[Stored dataset items]
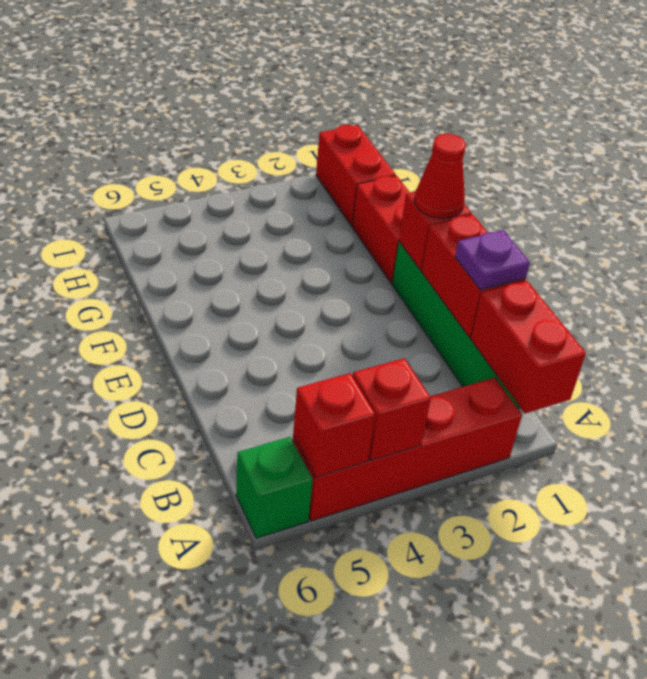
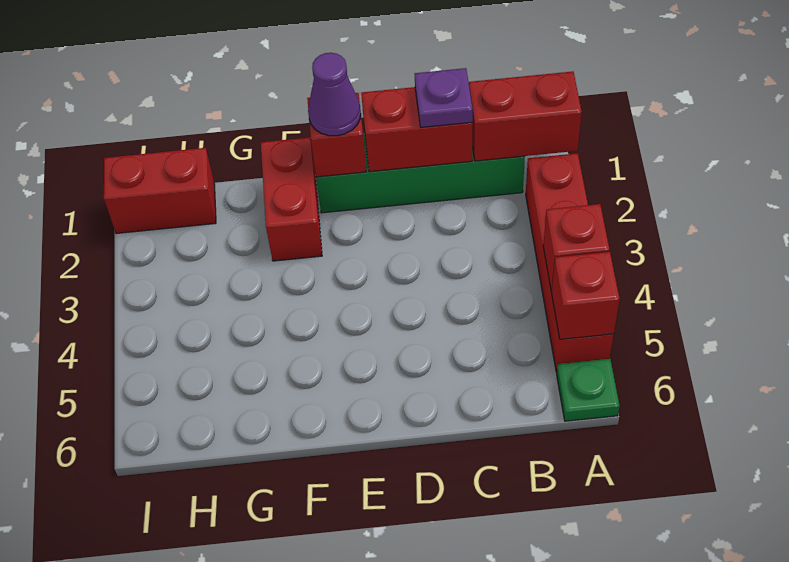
green brick A6 level 1 -> green plate A6 level 1
red cone E1 level 3 -> purple cone E1 level 3
red brick F1:G1 level 1 -> red brick F1:F2 level 1

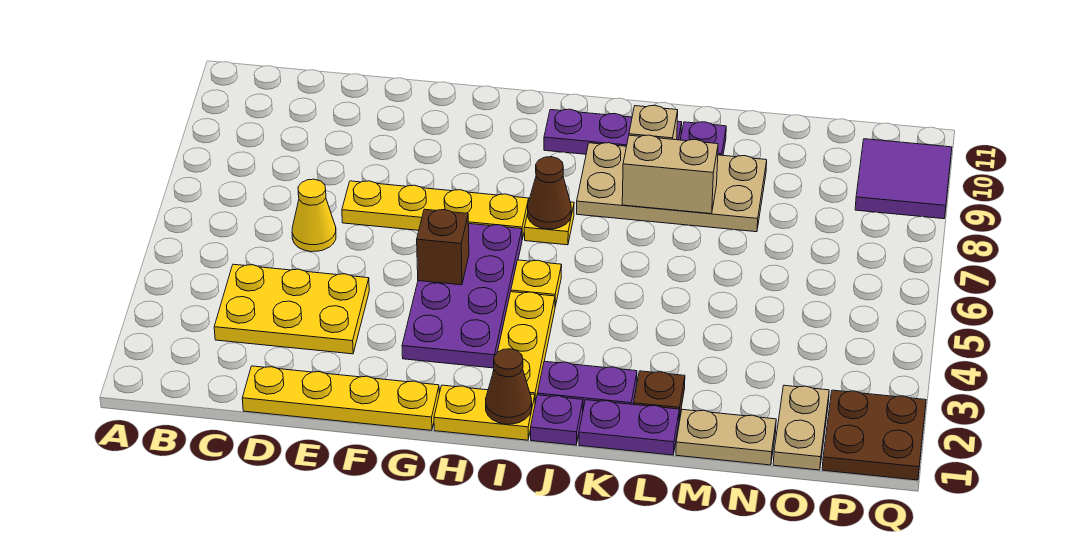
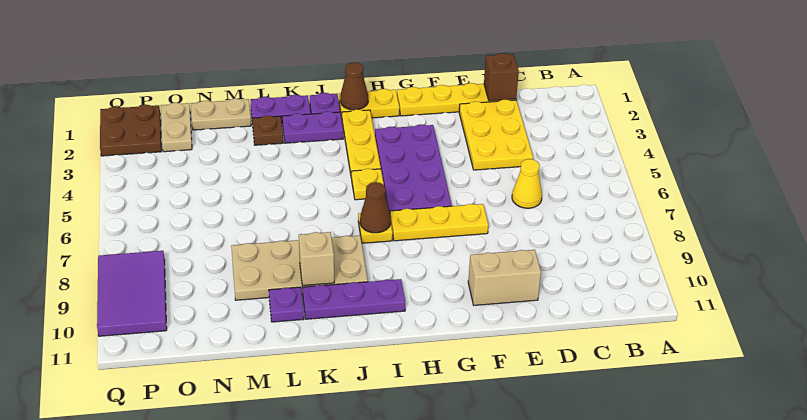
yellow plate C3:E4 level 1 -> yellow plate D2:E4 level 1
yellow plate E7:H7 level 1 -> yellow plate F7:H7 level 1
brown brick G5 level 2 -> brown brick D1 level 2
tan brick K8:L8 level 2 -> tan brick E10:F10 level 1
purple tile P9:Q10 level 1 -> purple tile P8:Q10 level 1

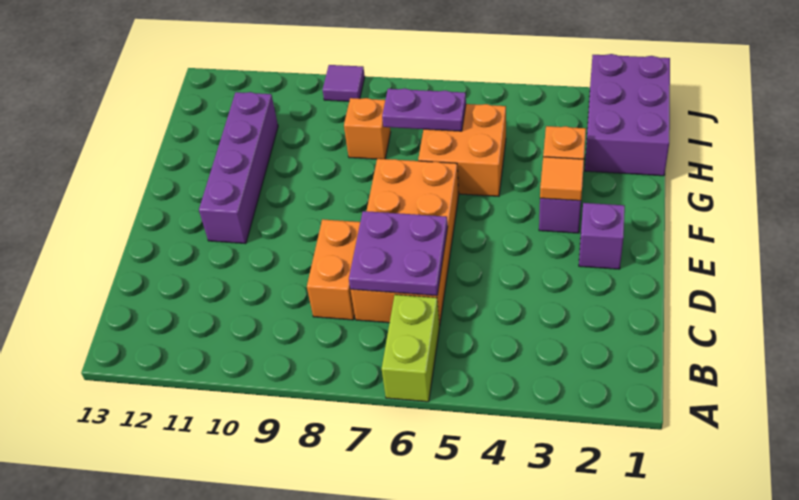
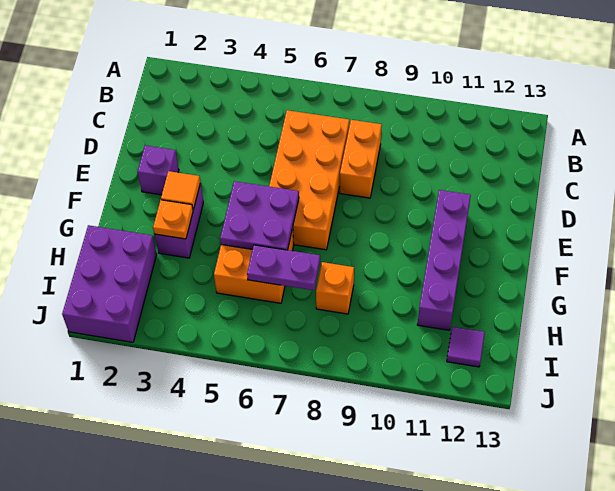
lime brick A6:B6 level 1 -> none
purple plate C6:D7 level 2 -> purple plate F5:G6 level 2
purple tile J9 level 1 -> purple tile I12 level 1

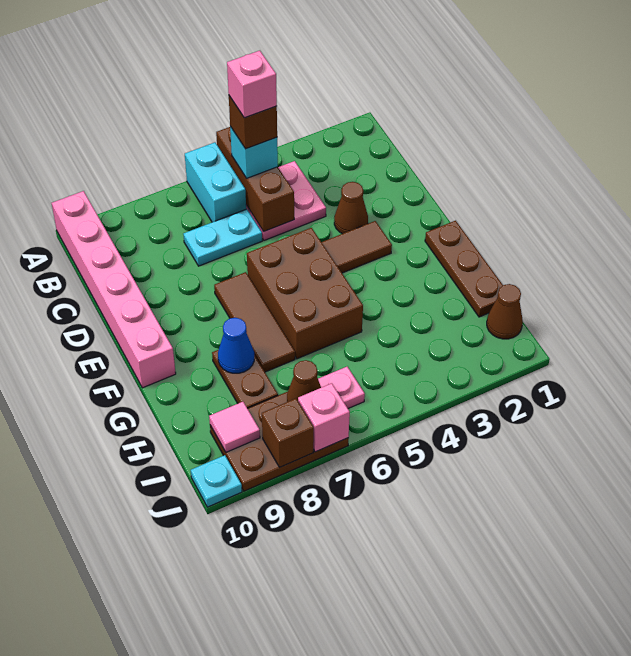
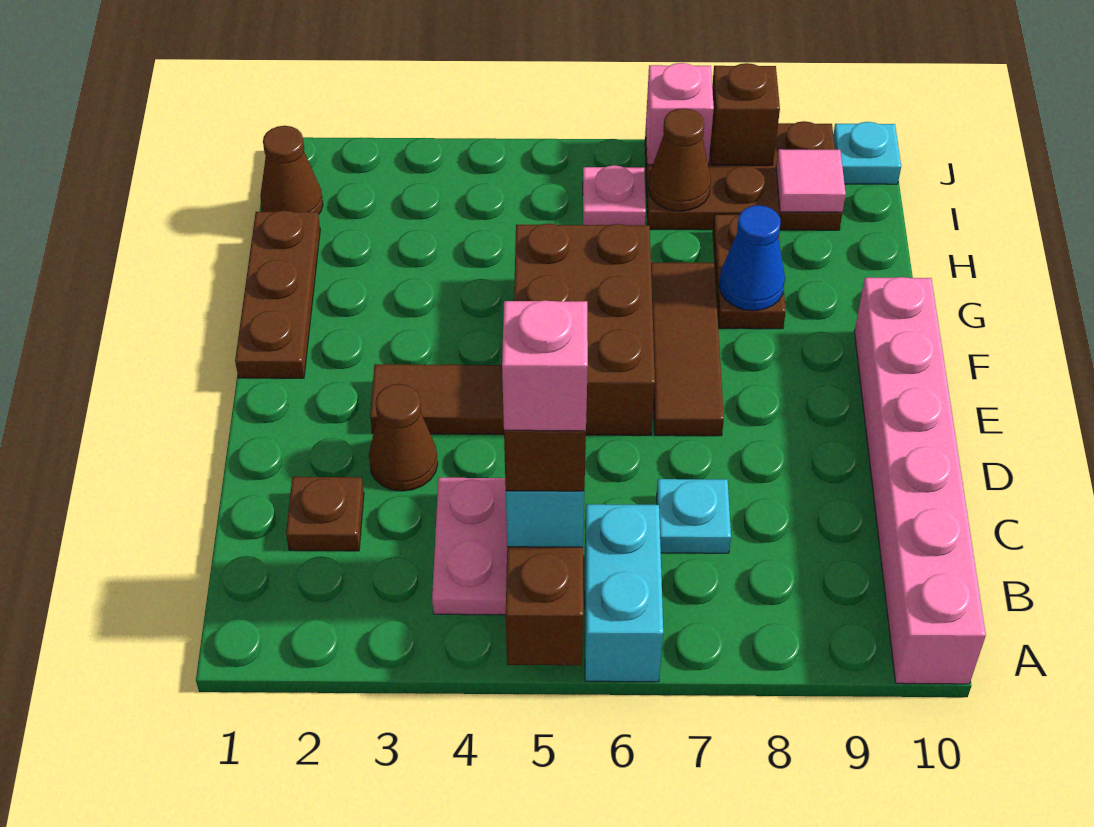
none -> brown plate C2 level 1
cyan plate C6:C7 level 1 -> cyan plate C7 level 1

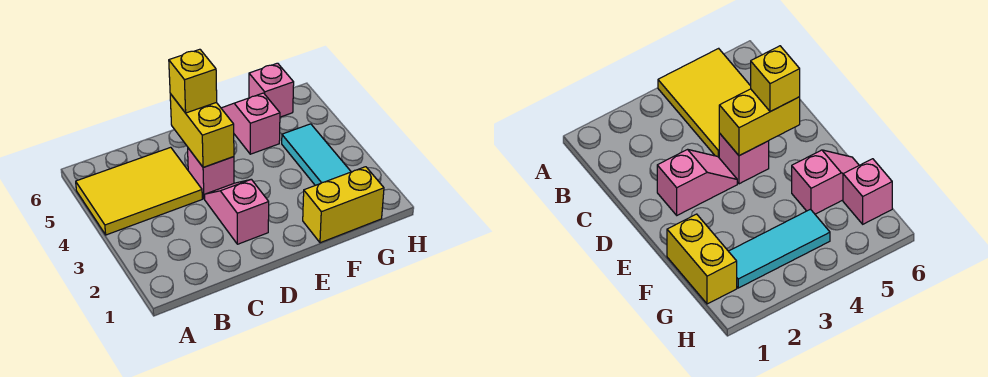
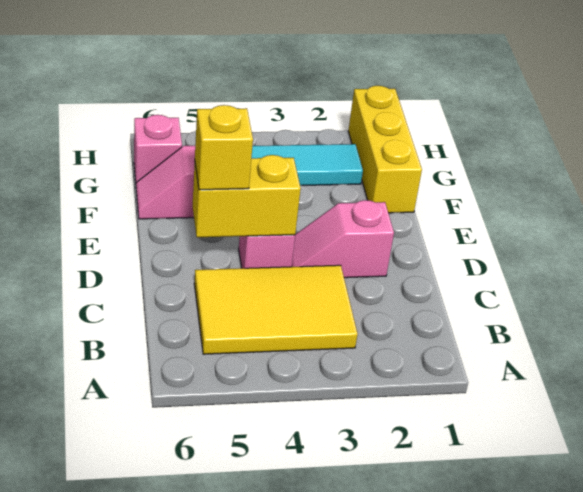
yellow tile A4:C5 level 1 -> yellow tile B3:C5 level 1
yellow brick F1:G1 level 1 -> yellow brick F1:H1 level 1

Activity |
Reproduce the data word for word, excluding its pictures.

Answer |
green brick A6 level 1 -> green plate A6 level 1
red cone E1 level 3 -> purple cone E1 level 3
red brick F1:G1 level 1 -> red brick F1:F2 level 1

yellow plate C3:E4 level 1 -> yellow plate D2:E4 level 1
yellow plate E7:H7 level 1 -> yellow plate F7:H7 level 1
brown brick G5 level 2 -> brown brick D1 level 2
tan brick K8:L8 level 2 -> tan brick E10:F10 level 1
purple tile P9:Q10 level 1 -> purple tile P8:Q10 level 1

lime brick A6:B6 level 1 -> none
purple plate C6:D7 level 2 -> purple plate F5:G6 level 2
purple tile J9 level 1 -> purple tile I12 level 1

none -> brown plate C2 level 1
cyan plate C6:C7 level 1 -> cyan plate C7 level 1

yellow tile A4:C5 level 1 -> yellow tile B3:C5 level 1
yellow brick F1:G1 level 1 -> yellow brick F1:H1 level 1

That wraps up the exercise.